--- Data ---
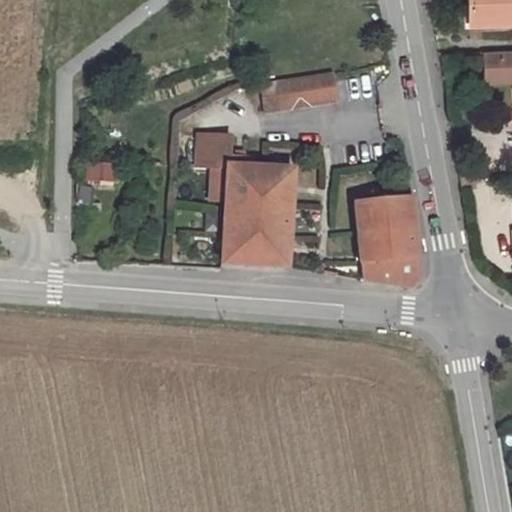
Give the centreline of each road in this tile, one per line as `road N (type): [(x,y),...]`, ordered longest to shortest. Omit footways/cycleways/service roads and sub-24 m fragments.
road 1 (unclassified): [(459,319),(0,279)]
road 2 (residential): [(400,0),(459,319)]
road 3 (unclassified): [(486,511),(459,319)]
---
--- Data ---
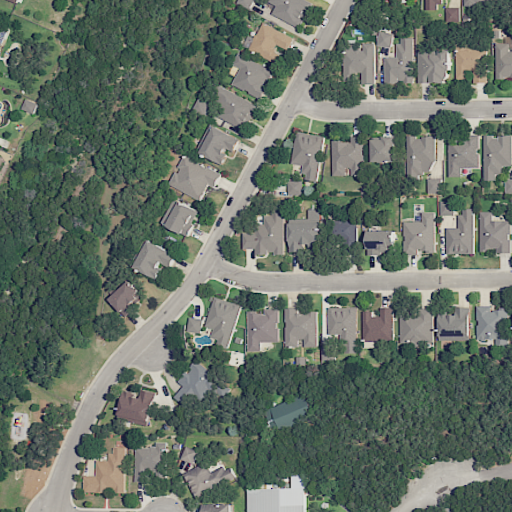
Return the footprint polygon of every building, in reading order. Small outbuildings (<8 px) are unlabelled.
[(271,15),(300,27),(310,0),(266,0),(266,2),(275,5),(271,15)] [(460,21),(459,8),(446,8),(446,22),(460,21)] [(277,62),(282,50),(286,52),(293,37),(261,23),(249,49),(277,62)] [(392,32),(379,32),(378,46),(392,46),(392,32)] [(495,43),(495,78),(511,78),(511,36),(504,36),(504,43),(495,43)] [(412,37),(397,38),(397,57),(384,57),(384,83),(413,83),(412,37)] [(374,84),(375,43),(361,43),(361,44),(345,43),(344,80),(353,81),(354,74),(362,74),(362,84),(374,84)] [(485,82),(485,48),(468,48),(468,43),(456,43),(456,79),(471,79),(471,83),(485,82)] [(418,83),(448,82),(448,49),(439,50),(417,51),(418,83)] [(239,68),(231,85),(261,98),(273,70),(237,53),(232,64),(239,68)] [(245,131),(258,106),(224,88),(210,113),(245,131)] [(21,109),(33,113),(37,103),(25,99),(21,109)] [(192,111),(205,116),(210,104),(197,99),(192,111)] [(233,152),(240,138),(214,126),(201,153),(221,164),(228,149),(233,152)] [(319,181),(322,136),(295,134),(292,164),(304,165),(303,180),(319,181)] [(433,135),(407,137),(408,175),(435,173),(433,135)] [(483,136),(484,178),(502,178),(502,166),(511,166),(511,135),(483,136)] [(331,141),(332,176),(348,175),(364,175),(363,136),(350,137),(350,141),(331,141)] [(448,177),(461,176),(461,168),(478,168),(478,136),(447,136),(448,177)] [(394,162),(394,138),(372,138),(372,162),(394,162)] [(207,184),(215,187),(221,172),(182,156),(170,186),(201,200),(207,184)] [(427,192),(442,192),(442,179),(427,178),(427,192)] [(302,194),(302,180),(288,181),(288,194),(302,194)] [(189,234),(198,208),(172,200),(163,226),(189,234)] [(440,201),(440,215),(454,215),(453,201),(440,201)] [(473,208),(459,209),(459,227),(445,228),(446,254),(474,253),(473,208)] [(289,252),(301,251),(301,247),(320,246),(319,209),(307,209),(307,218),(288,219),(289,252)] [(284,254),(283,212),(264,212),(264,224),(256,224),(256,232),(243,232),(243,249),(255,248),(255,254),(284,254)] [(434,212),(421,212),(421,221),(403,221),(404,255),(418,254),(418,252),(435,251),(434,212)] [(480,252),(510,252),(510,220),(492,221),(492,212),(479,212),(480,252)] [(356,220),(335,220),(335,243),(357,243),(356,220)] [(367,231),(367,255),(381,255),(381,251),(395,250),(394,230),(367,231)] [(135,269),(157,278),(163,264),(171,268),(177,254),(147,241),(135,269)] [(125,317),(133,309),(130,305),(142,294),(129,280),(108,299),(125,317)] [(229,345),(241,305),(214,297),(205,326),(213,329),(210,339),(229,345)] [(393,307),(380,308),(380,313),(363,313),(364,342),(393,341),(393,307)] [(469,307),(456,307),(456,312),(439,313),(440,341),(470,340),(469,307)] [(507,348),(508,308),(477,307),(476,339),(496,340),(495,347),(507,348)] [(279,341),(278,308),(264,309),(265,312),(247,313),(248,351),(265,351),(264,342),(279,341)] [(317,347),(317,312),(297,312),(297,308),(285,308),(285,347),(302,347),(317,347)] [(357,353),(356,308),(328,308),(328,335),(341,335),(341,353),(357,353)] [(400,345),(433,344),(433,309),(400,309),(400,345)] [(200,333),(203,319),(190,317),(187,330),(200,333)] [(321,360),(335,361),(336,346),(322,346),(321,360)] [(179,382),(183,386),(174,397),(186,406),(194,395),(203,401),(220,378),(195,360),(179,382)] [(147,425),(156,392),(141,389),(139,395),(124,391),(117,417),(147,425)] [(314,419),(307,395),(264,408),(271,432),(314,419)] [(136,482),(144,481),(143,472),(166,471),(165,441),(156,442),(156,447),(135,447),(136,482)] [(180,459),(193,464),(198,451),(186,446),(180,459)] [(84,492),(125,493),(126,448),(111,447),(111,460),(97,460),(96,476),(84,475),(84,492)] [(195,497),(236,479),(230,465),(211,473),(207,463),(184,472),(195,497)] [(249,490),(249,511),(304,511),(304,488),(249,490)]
---
Instructions for the task =>
Print the listing lines again exactly, everything from the line containing "Give the centreline" down to the line containing "road 3 (unclassified): [(486,511),(459,319)]", both of those lines included.

Worked solution =>
Give the centreline of each road in this tile, one per line as `road N (type): [(x,y),...]`, ordered longest to shortest. Omit footways/cycleways/service roads and sub-24 m fragments.
road 1 (unclassified): [(459,319),(0,279)]
road 2 (residential): [(400,0),(459,319)]
road 3 (unclassified): [(486,511),(459,319)]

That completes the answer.